> **What is needed**: Leave every picture out, and retype all the remaining records exactly.

···

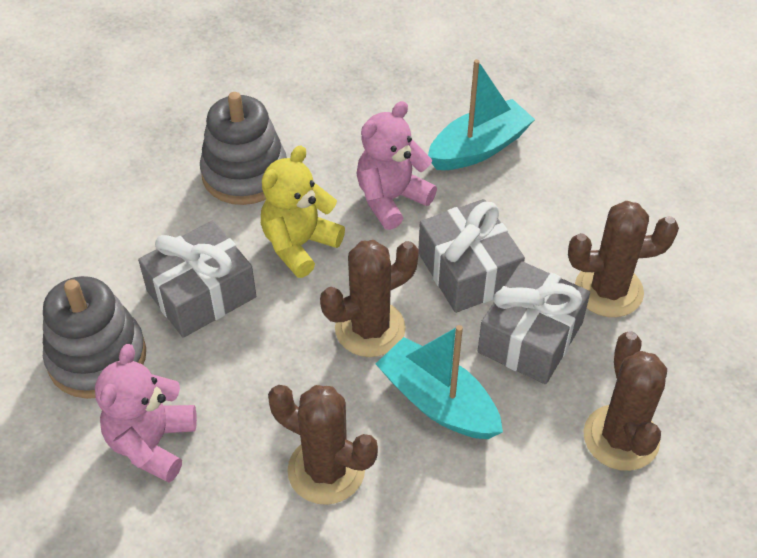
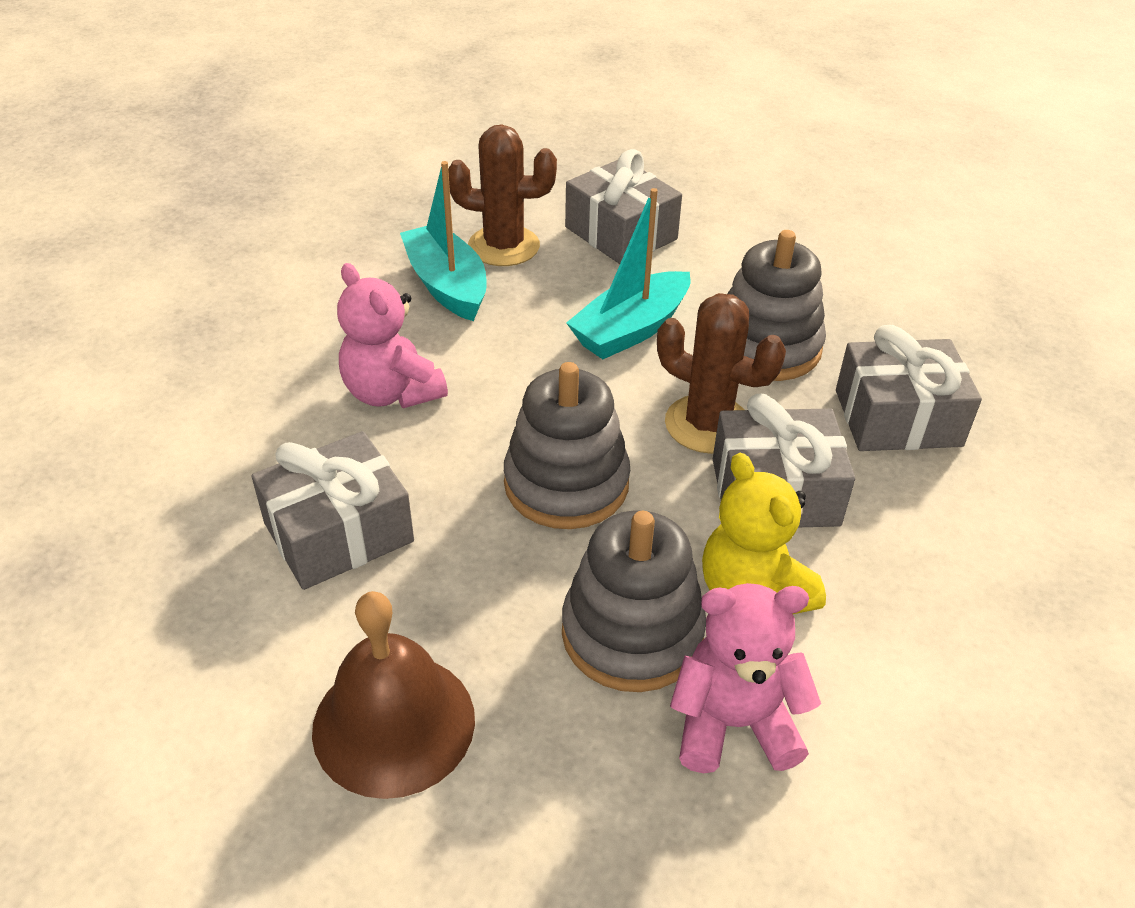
brown bell: 0 -> 1
brown cactus: 4 -> 2
grey gift: 3 -> 4
grey stacking toy: 2 -> 3

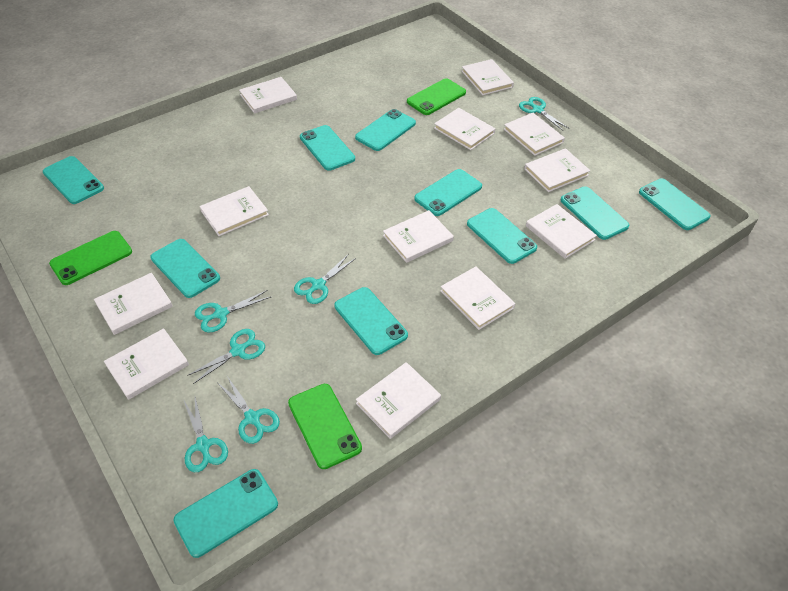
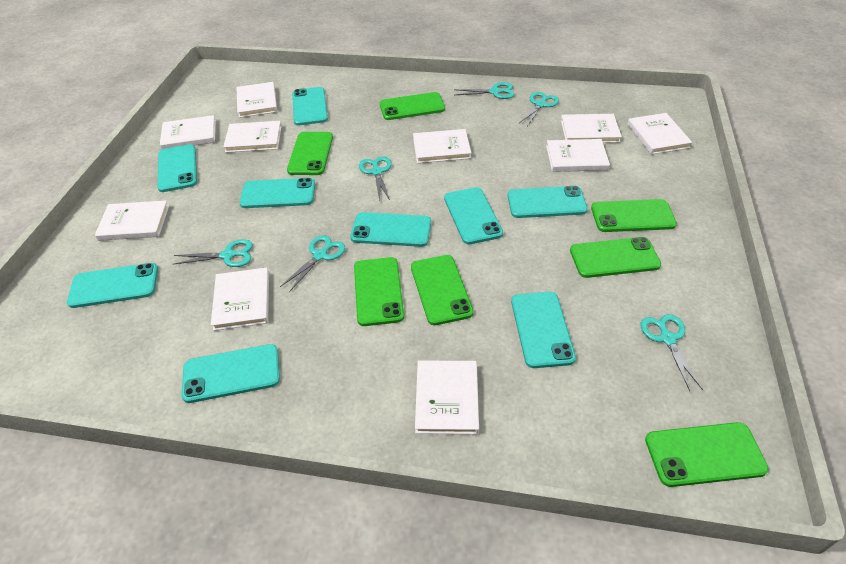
green phone: 3 -> 7
turquoise phone: 10 -> 9
white book: 12 -> 10

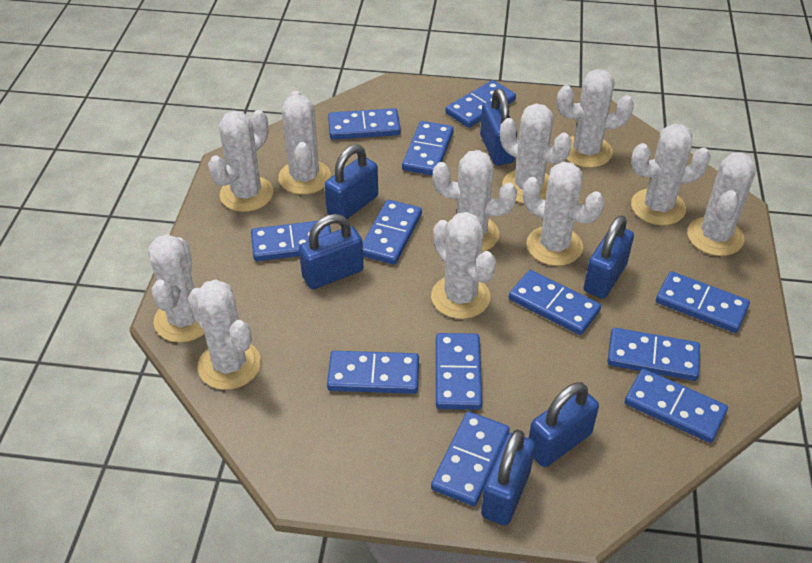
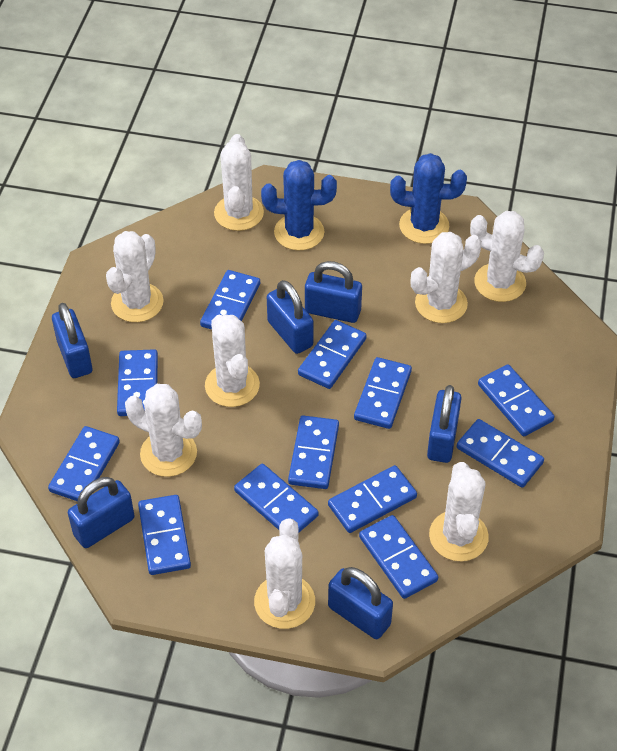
blue cactus: 0 -> 2
white cactus: 11 -> 8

···

> **Written response**:
brown bell: 0 -> 1
brown cactus: 4 -> 2
grey gift: 3 -> 4
grey stacking toy: 2 -> 3

green phone: 3 -> 7
turquoise phone: 10 -> 9
white book: 12 -> 10

blue cactus: 0 -> 2
white cactus: 11 -> 8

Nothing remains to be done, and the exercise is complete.